Difference listings
------------------------------

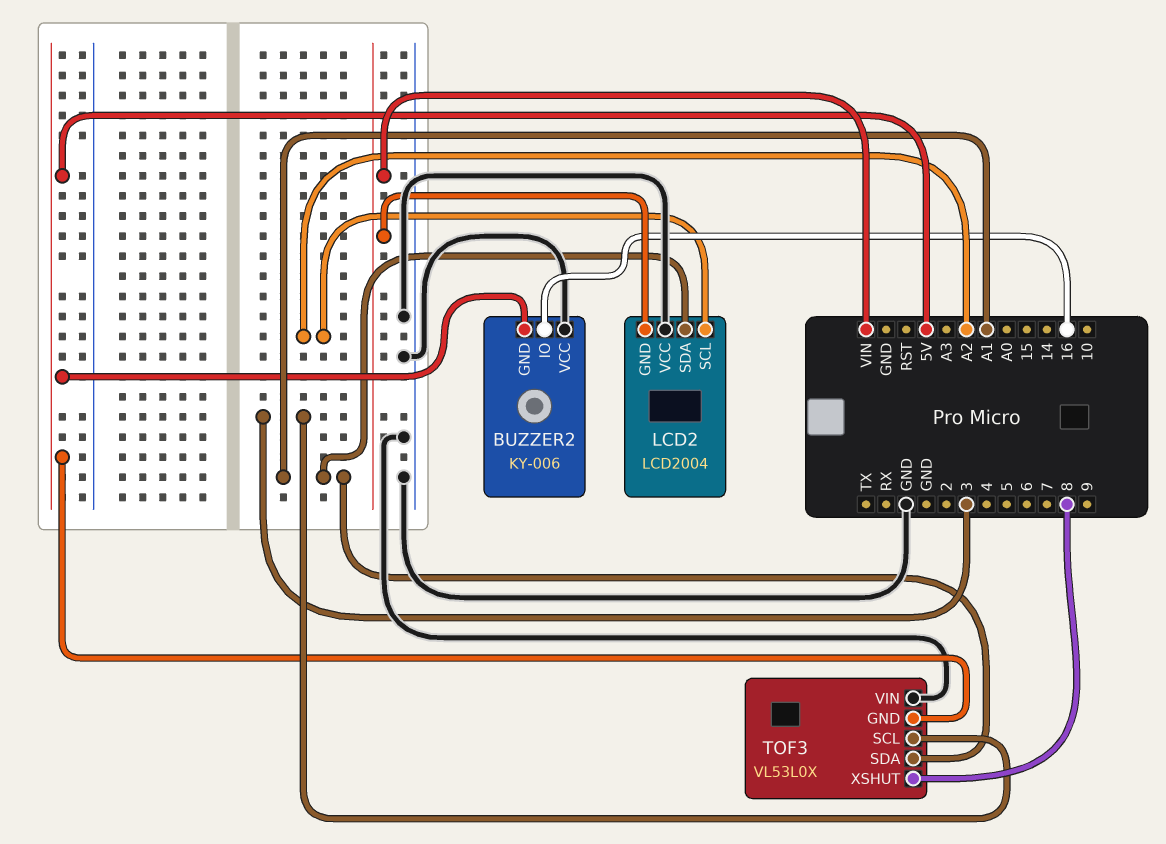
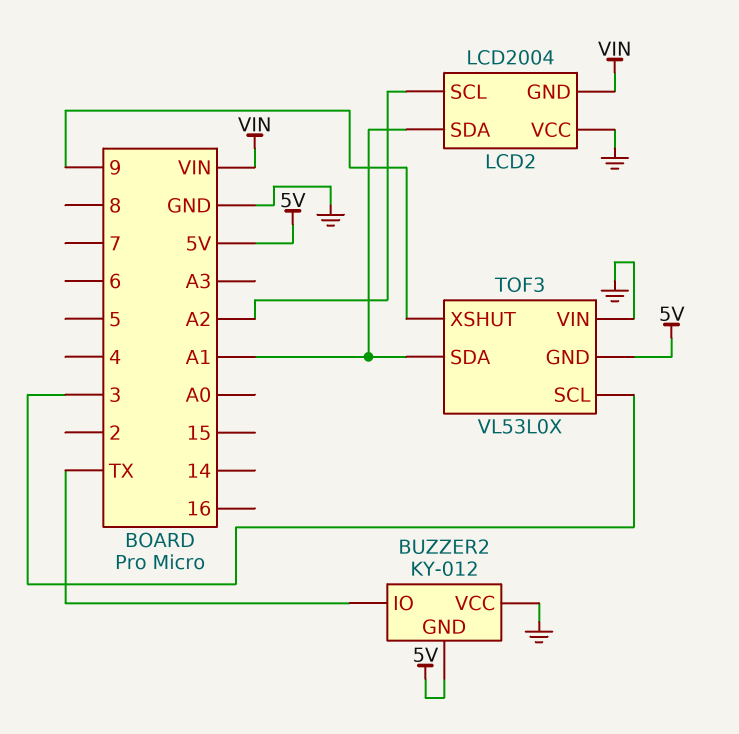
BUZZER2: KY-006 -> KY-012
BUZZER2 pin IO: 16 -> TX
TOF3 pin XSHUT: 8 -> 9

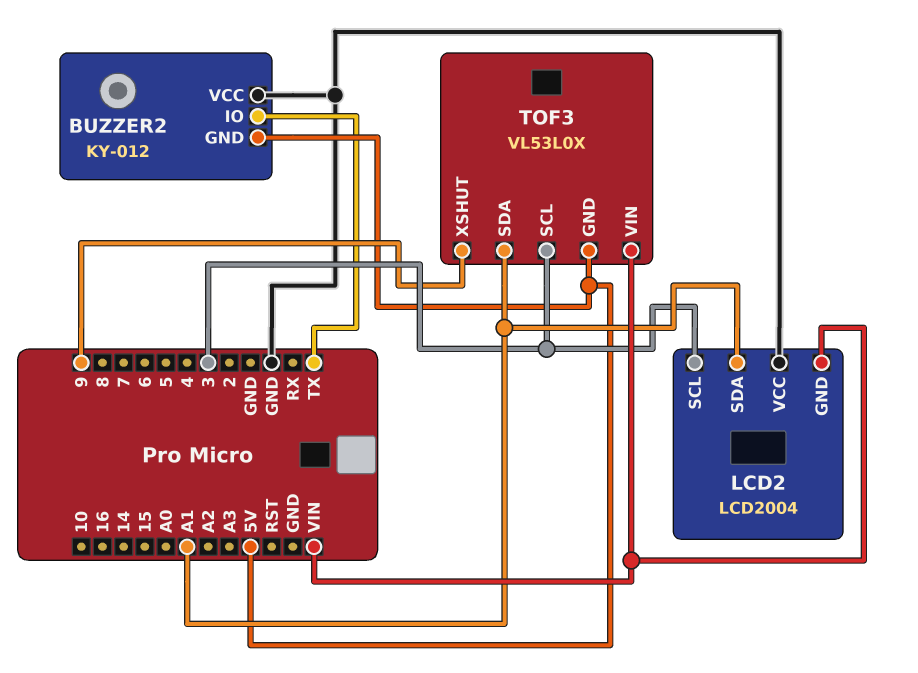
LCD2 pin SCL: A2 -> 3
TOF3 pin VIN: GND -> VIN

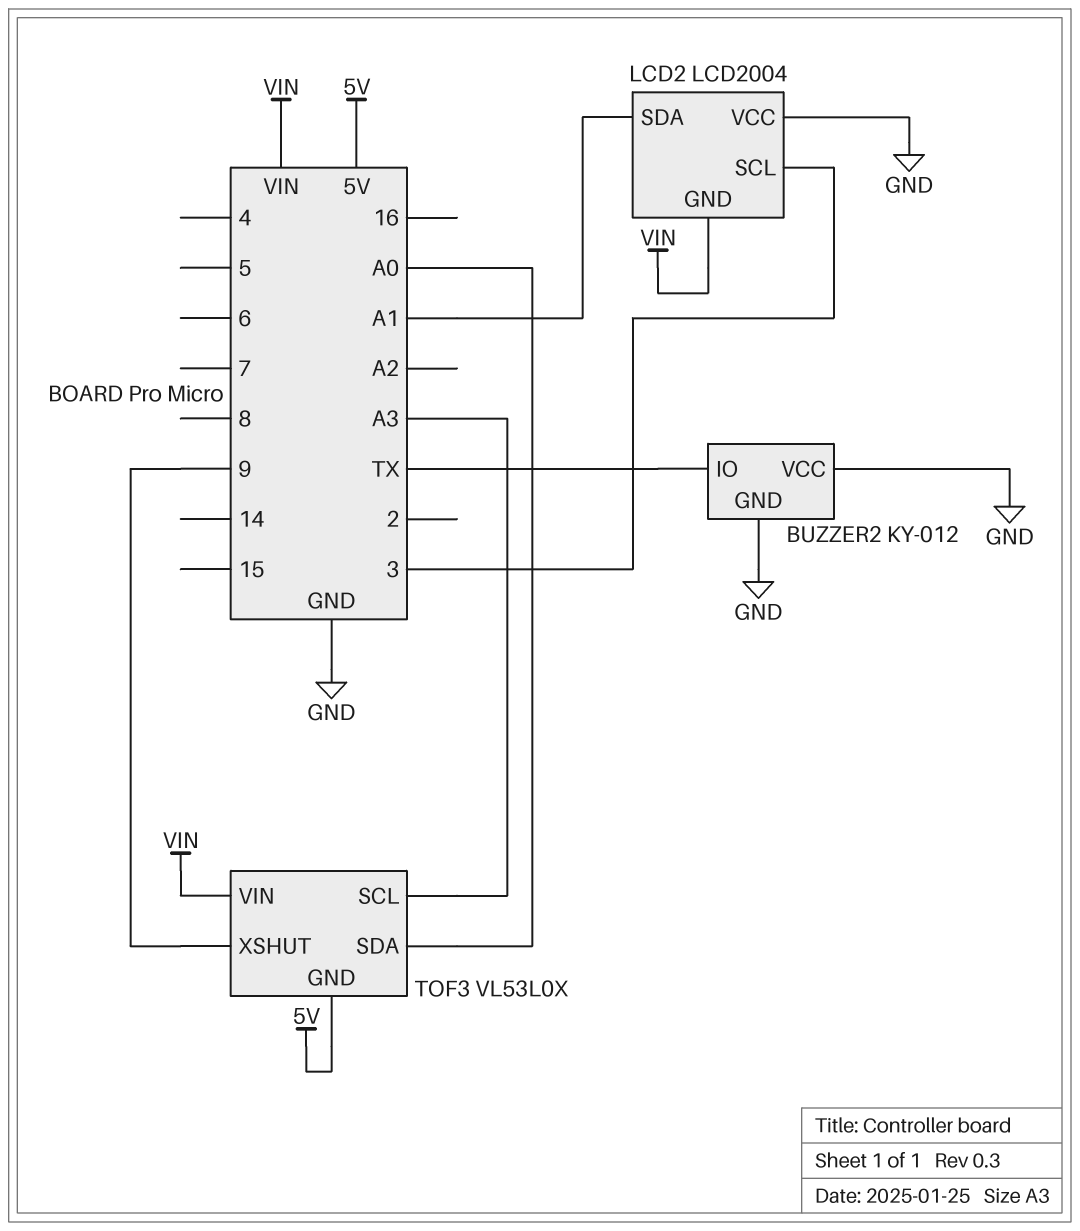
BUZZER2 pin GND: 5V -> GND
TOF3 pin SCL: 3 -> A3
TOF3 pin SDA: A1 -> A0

------------------------------

• Task item
Every line of the records above should be copied exactly, while the pictures are left behind.

• Output for this task
BUZZER2: KY-006 -> KY-012
BUZZER2 pin IO: 16 -> TX
TOF3 pin XSHUT: 8 -> 9

LCD2 pin SCL: A2 -> 3
TOF3 pin VIN: GND -> VIN

BUZZER2 pin GND: 5V -> GND
TOF3 pin SCL: 3 -> A3
TOF3 pin SDA: A1 -> A0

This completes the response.